* _THE TASK_
Find the line with "building: none -> [9,259,126,392]" in the records below, then please transcribe it and every later line exactly, omitting the pictures and adding nothing.

[PROVIDED DATA — start]

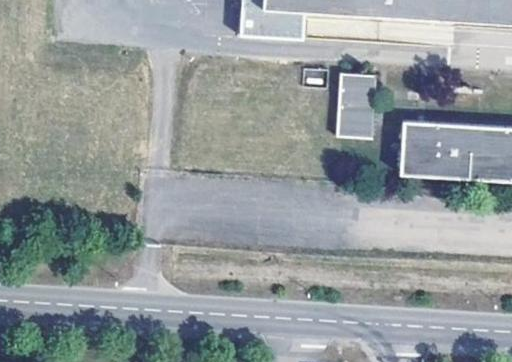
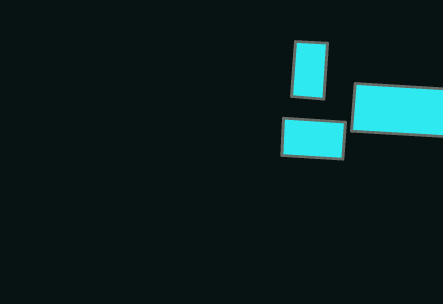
building: none -> [282,118,346,159]

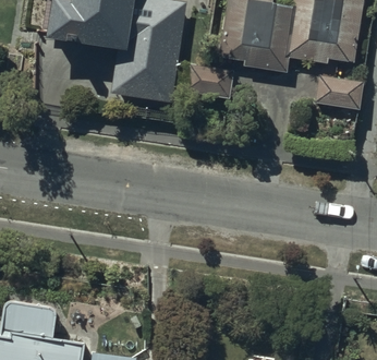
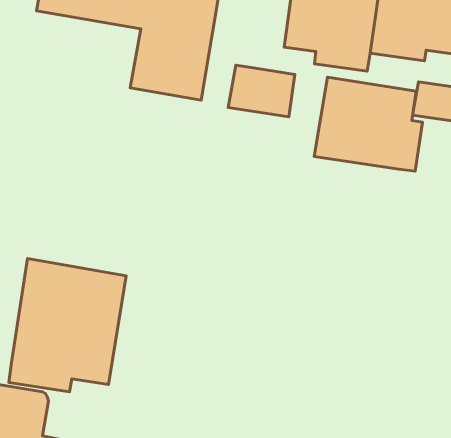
building: none -> [314,77,422,171]
building: none -> [9,259,126,392]

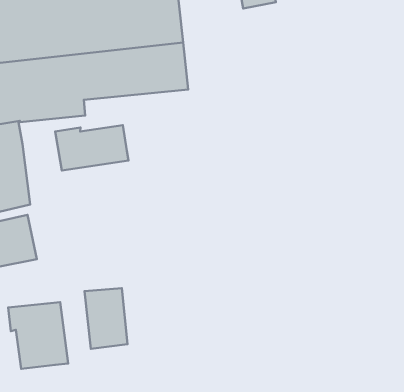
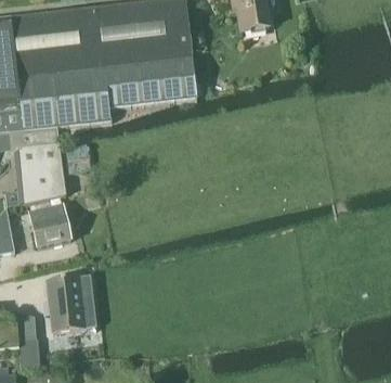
building: [55,125,129,170] -> none
building: [85,288,128,349] -> none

[PROVIDED DATA — finish]

* _SOLUTION TO THIS EXERCISE_
building: none -> [9,259,126,392]

building: [55,125,129,170] -> none
building: [85,288,128,349] -> none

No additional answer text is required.